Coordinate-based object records

· · · · · · ·

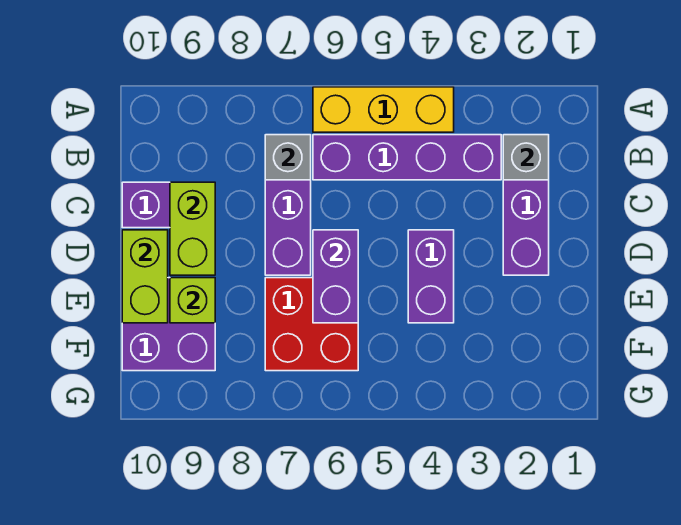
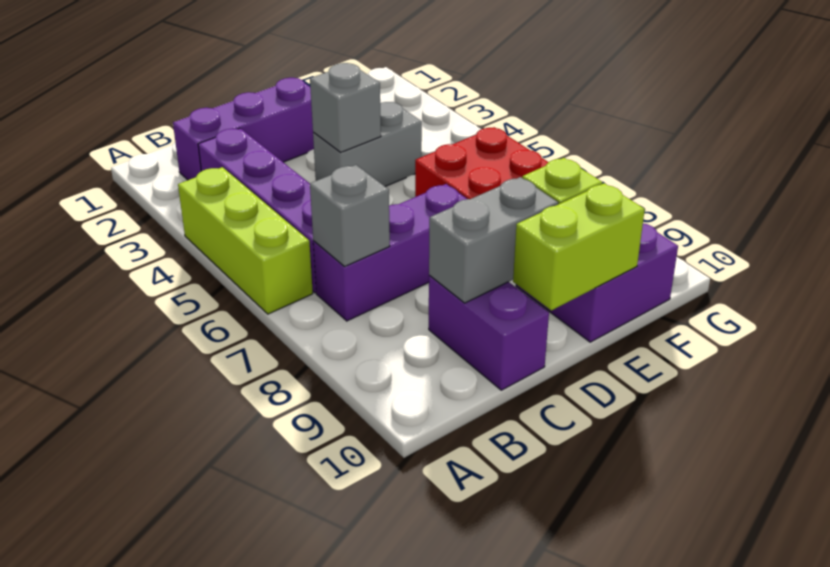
yellow brick A4:A6 level 1 -> lime brick A4:A6 level 1
grey brick B2 level 2 -> grey brick D4 level 2
lime brick C9:D9 level 2 -> grey brick C9:D9 level 2
purple brick D4:E4 level 1 -> grey brick D4:E4 level 1
purple brick D6:E6 level 2 -> none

· · · · · · ·

TASK INSTRUCTIONS
Nothing but a number should be given for this: how many lines in the entries above contain "grey"?

SOLUTION TO THIS PROBLEM
3